◆ INPUT DATA ◆
Segment Open
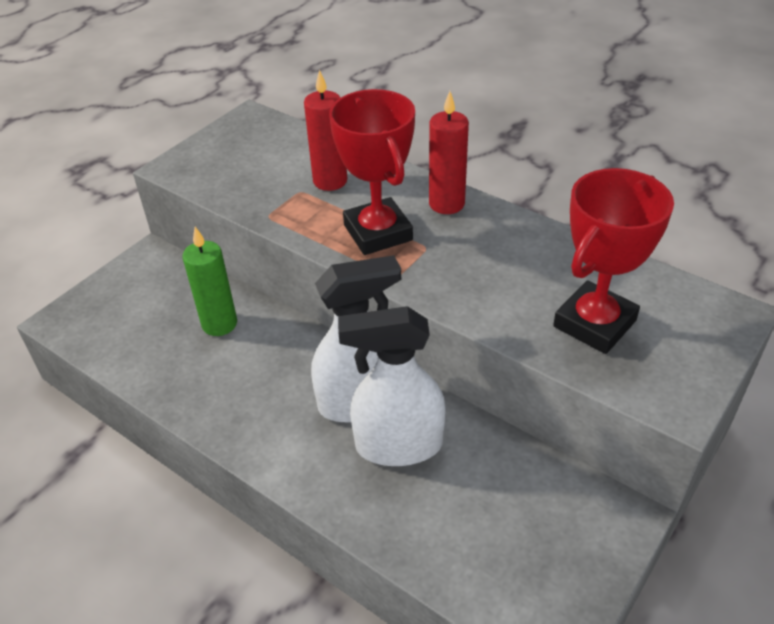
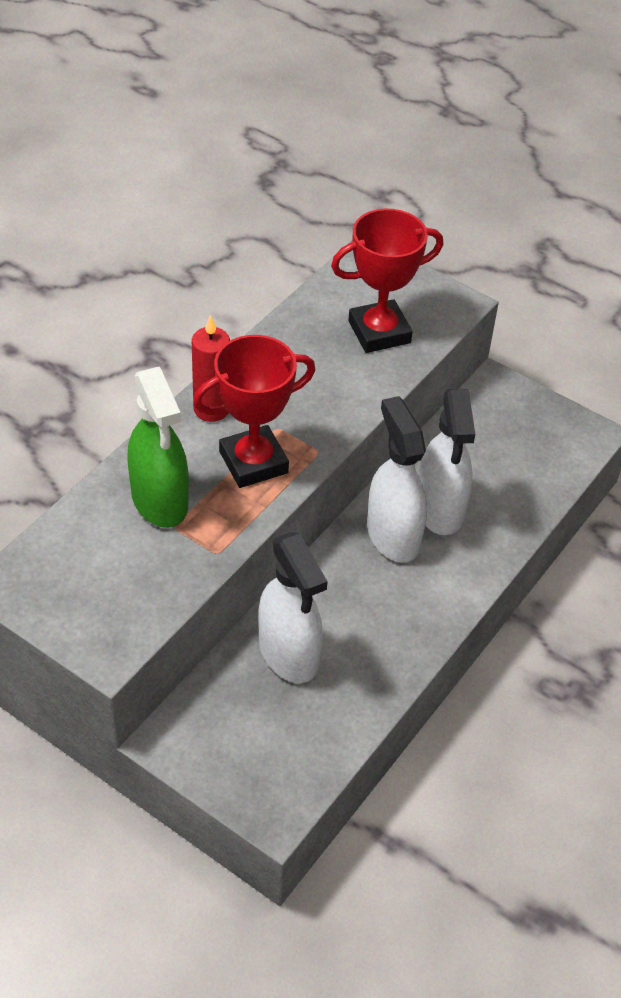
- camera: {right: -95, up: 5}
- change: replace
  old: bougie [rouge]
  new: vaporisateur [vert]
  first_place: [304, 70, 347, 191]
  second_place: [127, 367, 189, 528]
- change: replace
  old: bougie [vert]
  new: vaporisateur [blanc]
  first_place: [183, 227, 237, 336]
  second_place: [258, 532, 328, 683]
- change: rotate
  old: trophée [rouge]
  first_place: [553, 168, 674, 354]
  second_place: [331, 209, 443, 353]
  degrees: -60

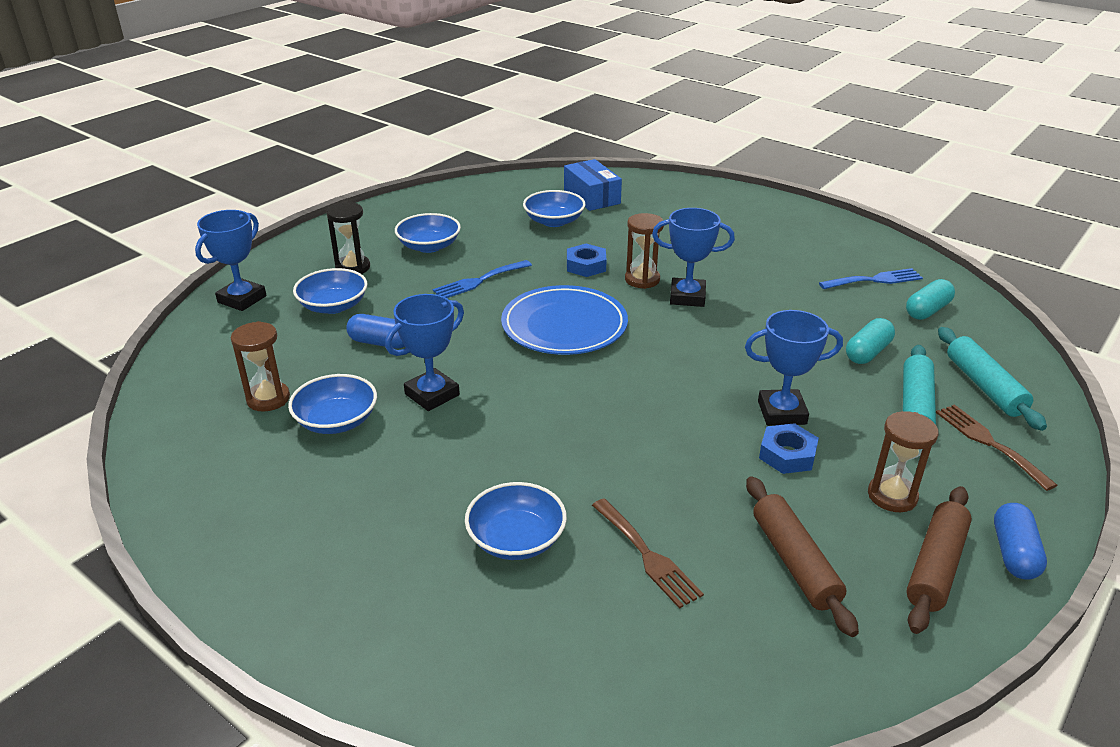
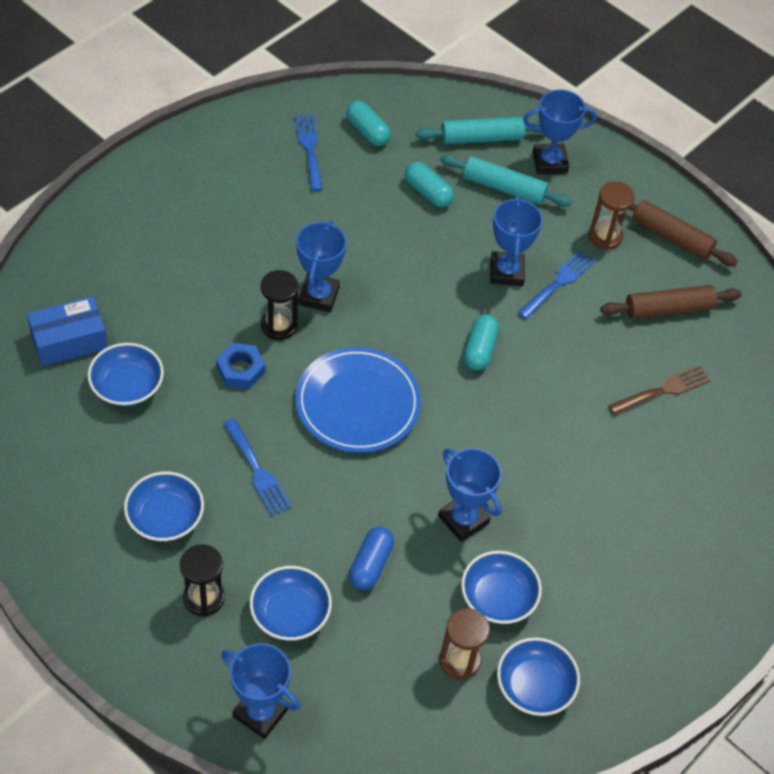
- camera: {right: -90, up: 20}
- change: recolor
  old: sablier [marron]
  new: sablier [noir]
  first_place: [625, 213, 664, 289]
  second_place: [261, 270, 299, 340]
- change: insert
  new: gélule [turquoise]
  second_place: [464, 314, 499, 370]
- change: move
  old: bol [bleu]
  first_place: [465, 482, 567, 560]
  second_place: [497, 637, 580, 716]
- change: replace
  old: écrou [bleu]
  new: fourchette [bleu]
  first_place: [759, 423, 819, 474]
  second_place: [518, 250, 595, 319]
- change: replace
  old: fourchette [marron]
  new: trophée [bleu]
  first_place: [936, 404, 1057, 491]
  second_place: [523, 89, 597, 174]
- change: delete
  old: gélule [bleu]
  first_place: [994, 503, 1047, 580]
Segment Closed
◆ INSTRUCTIONS FOR THE TASK ◆
Starting with the first line of the data above, write out each line exactly up to and including the line that holds "second_place: [331, 209, 443, 353]". Pictures stay out.

◆ REPLY ◆
- camera: {right: -95, up: 5}
- change: replace
  old: bougie [rouge]
  new: vaporisateur [vert]
  first_place: [304, 70, 347, 191]
  second_place: [127, 367, 189, 528]
- change: replace
  old: bougie [vert]
  new: vaporisateur [blanc]
  first_place: [183, 227, 237, 336]
  second_place: [258, 532, 328, 683]
- change: rotate
  old: trophée [rouge]
  first_place: [553, 168, 674, 354]
  second_place: [331, 209, 443, 353]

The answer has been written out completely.